## PROBLEM DESCRIPTION
Once you reach the line containing "new,,turquoise sidiso (no." in the entries below, write out that line and each one after it down to the line containing "missing: leaf-green robot", exactly and with nothing added.

________________________________________

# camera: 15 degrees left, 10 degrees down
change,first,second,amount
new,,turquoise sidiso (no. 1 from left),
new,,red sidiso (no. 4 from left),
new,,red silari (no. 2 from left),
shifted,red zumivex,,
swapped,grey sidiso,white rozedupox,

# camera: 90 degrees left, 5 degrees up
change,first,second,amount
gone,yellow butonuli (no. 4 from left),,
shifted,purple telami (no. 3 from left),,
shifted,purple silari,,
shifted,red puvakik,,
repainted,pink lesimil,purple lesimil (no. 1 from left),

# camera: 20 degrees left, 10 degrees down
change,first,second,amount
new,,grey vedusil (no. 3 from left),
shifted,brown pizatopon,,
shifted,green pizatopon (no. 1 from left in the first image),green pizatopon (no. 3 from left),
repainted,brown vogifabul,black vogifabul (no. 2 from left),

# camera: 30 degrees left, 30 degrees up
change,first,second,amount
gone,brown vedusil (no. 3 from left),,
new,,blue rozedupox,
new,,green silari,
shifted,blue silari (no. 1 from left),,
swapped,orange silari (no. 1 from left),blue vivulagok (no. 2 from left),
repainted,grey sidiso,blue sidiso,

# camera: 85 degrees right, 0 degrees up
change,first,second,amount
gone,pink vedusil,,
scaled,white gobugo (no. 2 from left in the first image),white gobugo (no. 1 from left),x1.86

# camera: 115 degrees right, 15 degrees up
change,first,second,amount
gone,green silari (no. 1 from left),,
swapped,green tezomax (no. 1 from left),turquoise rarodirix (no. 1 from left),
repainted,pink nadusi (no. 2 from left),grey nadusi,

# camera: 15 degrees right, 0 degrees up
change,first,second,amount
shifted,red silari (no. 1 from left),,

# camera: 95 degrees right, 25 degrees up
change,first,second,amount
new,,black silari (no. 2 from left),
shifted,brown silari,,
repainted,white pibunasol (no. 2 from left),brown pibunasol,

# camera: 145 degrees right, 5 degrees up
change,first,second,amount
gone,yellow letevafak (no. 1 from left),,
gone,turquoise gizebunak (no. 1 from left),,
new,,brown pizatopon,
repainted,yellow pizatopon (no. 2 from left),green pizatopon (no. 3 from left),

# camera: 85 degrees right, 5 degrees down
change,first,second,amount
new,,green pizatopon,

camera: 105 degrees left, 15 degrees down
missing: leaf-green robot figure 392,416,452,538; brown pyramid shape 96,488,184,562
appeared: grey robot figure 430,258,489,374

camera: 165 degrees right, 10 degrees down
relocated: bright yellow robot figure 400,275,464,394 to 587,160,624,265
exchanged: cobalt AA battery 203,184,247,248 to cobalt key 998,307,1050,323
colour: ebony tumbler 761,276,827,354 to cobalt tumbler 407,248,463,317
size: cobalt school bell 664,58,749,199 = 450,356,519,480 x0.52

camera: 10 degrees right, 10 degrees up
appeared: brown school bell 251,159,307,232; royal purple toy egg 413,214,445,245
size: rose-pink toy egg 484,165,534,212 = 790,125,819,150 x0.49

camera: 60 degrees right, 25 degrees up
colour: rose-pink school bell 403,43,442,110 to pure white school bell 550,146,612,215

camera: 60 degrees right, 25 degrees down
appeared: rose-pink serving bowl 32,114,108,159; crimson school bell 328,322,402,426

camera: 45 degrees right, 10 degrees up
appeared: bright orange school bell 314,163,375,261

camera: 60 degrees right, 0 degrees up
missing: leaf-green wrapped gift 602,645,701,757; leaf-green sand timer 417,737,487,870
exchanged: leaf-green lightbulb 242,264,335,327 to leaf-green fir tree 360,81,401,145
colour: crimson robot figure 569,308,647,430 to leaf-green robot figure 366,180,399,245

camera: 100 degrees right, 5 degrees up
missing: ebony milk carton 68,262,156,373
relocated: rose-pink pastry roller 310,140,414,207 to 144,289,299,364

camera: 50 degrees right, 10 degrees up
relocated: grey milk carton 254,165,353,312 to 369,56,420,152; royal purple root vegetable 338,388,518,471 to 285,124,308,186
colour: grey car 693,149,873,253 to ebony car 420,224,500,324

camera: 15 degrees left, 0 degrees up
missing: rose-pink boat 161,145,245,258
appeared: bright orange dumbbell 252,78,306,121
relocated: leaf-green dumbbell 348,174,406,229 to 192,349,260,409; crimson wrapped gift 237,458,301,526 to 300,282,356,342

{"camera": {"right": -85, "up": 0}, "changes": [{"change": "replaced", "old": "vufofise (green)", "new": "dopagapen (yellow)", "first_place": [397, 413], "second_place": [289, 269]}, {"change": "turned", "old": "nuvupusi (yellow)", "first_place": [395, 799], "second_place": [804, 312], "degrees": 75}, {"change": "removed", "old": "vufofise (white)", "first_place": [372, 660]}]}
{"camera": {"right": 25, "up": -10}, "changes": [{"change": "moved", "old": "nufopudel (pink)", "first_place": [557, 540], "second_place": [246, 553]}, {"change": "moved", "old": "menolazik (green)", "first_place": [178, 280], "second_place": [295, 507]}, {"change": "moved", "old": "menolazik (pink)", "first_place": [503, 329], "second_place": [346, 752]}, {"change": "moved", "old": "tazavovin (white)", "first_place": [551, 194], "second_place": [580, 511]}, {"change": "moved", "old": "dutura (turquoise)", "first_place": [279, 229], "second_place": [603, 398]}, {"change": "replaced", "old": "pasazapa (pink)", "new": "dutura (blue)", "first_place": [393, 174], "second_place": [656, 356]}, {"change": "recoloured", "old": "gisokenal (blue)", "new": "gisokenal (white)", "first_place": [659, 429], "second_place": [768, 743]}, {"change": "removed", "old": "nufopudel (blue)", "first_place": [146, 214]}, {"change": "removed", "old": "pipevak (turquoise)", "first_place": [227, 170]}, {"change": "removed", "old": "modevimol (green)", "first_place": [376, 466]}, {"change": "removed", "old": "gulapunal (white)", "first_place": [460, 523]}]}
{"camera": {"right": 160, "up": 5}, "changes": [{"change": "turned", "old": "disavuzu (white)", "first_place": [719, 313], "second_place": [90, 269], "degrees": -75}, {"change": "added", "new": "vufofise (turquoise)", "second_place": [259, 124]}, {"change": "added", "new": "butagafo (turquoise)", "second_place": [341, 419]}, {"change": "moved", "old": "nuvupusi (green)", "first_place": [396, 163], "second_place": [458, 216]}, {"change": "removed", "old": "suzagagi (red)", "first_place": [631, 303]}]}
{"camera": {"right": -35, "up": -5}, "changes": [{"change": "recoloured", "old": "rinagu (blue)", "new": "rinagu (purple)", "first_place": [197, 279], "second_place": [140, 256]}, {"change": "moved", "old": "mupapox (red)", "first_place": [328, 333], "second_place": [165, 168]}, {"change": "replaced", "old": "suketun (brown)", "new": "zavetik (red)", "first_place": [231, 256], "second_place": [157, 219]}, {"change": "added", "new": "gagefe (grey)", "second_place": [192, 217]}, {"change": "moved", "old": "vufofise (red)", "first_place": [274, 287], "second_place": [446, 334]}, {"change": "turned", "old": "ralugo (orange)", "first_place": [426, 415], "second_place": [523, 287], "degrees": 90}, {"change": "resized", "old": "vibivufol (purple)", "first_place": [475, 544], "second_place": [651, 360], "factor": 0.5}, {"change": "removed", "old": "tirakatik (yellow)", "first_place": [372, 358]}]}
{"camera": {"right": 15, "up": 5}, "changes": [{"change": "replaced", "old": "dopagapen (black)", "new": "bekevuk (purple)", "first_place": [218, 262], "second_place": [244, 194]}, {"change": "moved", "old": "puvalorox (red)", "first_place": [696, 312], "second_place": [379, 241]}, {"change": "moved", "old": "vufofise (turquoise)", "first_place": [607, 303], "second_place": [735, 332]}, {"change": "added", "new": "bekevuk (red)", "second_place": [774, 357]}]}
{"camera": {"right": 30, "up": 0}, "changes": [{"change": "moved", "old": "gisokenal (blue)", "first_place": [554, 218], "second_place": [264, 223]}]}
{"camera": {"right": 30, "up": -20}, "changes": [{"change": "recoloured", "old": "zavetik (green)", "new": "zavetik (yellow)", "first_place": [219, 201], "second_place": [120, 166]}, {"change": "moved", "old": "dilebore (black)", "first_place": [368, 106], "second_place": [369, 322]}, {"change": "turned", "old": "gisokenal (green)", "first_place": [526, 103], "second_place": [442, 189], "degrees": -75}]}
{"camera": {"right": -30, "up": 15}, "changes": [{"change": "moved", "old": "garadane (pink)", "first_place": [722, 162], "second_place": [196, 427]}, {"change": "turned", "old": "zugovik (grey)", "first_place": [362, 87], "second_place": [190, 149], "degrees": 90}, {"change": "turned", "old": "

________________________________________

## YOUR RESPONSE
new,,turquoise sidiso (no. 1 from left),
new,,red sidiso (no. 4 from left),
new,,red silari (no. 2 from left),
shifted,red zumivex,,
swapped,grey sidiso,white rozedupox,

# camera: 90 degrees left, 5 degrees up
change,first,second,amount
gone,yellow butonuli (no. 4 from left),,
shifted,purple telami (no. 3 from left),,
shifted,purple silari,,
shifted,red puvakik,,
repainted,pink lesimil,purple lesimil (no. 1 from left),

# camera: 20 degrees left, 10 degrees down
change,first,second,amount
new,,grey vedusil (no. 3 from left),
shifted,brown pizatopon,,
shifted,green pizatopon (no. 1 from left in the first image),green pizatopon (no. 3 from left),
repainted,brown vogifabul,black vogifabul (no. 2 from left),

# camera: 30 degrees left, 30 degrees up
change,first,second,amount
gone,brown vedusil (no. 3 from left),,
new,,blue rozedupox,
new,,green silari,
shifted,blue silari (no. 1 from left),,
swapped,orange silari (no. 1 from left),blue vivulagok (no. 2 from left),
repainted,grey sidiso,blue sidiso,

# camera: 85 degrees right, 0 degrees up
change,first,second,amount
gone,pink vedusil,,
scaled,white gobugo (no. 2 from left in the first image),white gobugo (no. 1 from left),x1.86

# camera: 115 degrees right, 15 degrees up
change,first,second,amount
gone,green silari (no. 1 from left),,
swapped,green tezomax (no. 1 from left),turquoise rarodirix (no. 1 from left),
repainted,pink nadusi (no. 2 from left),grey nadusi,

# camera: 15 degrees right, 0 degrees up
change,first,second,amount
shifted,red silari (no. 1 from left),,

# camera: 95 degrees right, 25 degrees up
change,first,second,amount
new,,black silari (no. 2 from left),
shifted,brown silari,,
repainted,white pibunasol (no. 2 from left),brown pibunasol,

# camera: 145 degrees right, 5 degrees up
change,first,second,amount
gone,yellow letevafak (no. 1 from left),,
gone,turquoise gizebunak (no. 1 from left),,
new,,brown pizatopon,
repainted,yellow pizatopon (no. 2 from left),green pizatopon (no. 3 from left),

# camera: 85 degrees right, 5 degrees down
change,first,second,amount
new,,green pizatopon,

camera: 105 degrees left, 15 degrees down
missing: leaf-green robot figure 392,416,452,538; brown pyramid shape 96,488,184,562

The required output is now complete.